Nothing outside the range is wanted. Repeat exactly the lines below from the one with "U3 pin IB: REV -> FWD" through the one with "R5: 68k (+5V, N007) -> 68k (GND, N007)".

#####

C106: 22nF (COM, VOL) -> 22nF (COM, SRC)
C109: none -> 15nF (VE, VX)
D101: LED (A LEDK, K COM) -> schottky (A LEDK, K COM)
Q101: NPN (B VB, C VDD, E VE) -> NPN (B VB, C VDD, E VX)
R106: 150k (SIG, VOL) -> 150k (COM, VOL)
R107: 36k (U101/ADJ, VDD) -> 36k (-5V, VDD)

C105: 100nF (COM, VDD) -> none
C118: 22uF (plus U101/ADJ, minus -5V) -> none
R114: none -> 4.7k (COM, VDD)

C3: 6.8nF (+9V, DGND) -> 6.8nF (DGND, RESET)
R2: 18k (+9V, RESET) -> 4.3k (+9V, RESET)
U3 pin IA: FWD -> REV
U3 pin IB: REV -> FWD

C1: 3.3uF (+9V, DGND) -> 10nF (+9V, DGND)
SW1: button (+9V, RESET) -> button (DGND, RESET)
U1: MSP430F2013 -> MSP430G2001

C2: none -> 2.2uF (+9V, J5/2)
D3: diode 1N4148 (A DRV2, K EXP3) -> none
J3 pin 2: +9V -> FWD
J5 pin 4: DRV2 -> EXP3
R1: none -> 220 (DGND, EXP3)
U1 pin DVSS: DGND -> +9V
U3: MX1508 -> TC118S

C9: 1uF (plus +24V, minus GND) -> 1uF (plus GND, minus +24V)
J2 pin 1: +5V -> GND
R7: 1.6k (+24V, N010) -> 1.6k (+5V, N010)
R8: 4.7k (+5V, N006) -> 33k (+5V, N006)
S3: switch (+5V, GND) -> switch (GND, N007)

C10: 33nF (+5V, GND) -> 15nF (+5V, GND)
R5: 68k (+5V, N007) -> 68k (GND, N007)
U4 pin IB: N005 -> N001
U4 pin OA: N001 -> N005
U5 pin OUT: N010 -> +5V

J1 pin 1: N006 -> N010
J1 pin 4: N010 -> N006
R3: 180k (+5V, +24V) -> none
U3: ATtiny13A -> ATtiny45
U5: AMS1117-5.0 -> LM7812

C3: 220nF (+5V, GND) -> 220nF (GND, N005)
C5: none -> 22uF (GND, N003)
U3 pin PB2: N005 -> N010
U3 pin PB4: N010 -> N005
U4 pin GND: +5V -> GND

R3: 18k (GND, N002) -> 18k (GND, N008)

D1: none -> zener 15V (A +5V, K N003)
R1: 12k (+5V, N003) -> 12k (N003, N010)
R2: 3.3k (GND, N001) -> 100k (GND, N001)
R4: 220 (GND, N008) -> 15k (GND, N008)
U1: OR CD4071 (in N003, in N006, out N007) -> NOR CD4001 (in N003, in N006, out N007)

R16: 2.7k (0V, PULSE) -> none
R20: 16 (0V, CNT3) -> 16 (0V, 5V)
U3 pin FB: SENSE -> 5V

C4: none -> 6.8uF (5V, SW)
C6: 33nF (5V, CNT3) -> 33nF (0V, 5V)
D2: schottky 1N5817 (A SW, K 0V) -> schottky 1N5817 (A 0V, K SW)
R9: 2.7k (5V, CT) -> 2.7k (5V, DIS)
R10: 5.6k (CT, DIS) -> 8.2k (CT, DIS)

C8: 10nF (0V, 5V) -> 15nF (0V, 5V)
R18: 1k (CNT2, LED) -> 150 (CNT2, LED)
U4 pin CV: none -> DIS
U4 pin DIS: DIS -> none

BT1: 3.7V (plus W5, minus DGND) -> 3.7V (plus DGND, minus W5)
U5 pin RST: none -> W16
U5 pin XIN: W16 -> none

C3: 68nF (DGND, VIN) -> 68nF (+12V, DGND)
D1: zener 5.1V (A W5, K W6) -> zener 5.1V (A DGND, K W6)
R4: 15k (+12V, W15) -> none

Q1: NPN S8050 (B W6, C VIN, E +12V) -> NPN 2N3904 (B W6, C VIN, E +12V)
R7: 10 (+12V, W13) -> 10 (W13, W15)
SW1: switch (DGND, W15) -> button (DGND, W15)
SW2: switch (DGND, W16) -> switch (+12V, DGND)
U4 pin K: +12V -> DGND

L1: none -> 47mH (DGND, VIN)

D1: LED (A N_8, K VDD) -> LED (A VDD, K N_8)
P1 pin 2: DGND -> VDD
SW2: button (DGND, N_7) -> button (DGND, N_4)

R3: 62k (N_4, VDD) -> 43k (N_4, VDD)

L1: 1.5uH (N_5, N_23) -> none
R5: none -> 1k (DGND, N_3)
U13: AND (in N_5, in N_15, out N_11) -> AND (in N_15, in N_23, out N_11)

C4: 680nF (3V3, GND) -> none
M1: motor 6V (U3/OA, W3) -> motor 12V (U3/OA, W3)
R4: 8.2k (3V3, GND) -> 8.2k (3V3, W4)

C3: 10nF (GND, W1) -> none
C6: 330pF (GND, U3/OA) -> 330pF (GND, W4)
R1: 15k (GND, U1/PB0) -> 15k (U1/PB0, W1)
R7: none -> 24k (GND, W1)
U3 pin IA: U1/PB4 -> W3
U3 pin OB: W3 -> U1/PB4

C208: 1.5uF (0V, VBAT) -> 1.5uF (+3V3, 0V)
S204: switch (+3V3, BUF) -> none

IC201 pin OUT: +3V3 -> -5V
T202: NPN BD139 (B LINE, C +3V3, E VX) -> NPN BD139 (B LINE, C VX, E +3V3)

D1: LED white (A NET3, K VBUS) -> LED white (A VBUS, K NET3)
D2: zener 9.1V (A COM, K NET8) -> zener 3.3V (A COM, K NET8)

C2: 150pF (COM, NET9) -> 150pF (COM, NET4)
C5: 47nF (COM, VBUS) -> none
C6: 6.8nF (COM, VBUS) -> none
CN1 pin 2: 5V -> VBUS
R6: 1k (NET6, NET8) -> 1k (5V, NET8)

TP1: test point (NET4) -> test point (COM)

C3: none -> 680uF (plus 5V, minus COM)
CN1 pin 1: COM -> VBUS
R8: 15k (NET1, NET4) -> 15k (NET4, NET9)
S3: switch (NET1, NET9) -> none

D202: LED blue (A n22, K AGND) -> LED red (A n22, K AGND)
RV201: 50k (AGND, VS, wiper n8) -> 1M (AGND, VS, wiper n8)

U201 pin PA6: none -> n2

#####

_ANSWER TO THIS TASK:_
U3 pin IB: REV -> FWD

C1: 3.3uF (+9V, DGND) -> 10nF (+9V, DGND)
SW1: button (+9V, RESET) -> button (DGND, RESET)
U1: MSP430F2013 -> MSP430G2001

C2: none -> 2.2uF (+9V, J5/2)
D3: diode 1N4148 (A DRV2, K EXP3) -> none
J3 pin 2: +9V -> FWD
J5 pin 4: DRV2 -> EXP3
R1: none -> 220 (DGND, EXP3)
U1 pin DVSS: DGND -> +9V
U3: MX1508 -> TC118S

C9: 1uF (plus +24V, minus GND) -> 1uF (plus GND, minus +24V)
J2 pin 1: +5V -> GND
R7: 1.6k (+24V, N010) -> 1.6k (+5V, N010)
R8: 4.7k (+5V, N006) -> 33k (+5V, N006)
S3: switch (+5V, GND) -> switch (GND, N007)

C10: 33nF (+5V, GND) -> 15nF (+5V, GND)
R5: 68k (+5V, N007) -> 68k (GND, N007)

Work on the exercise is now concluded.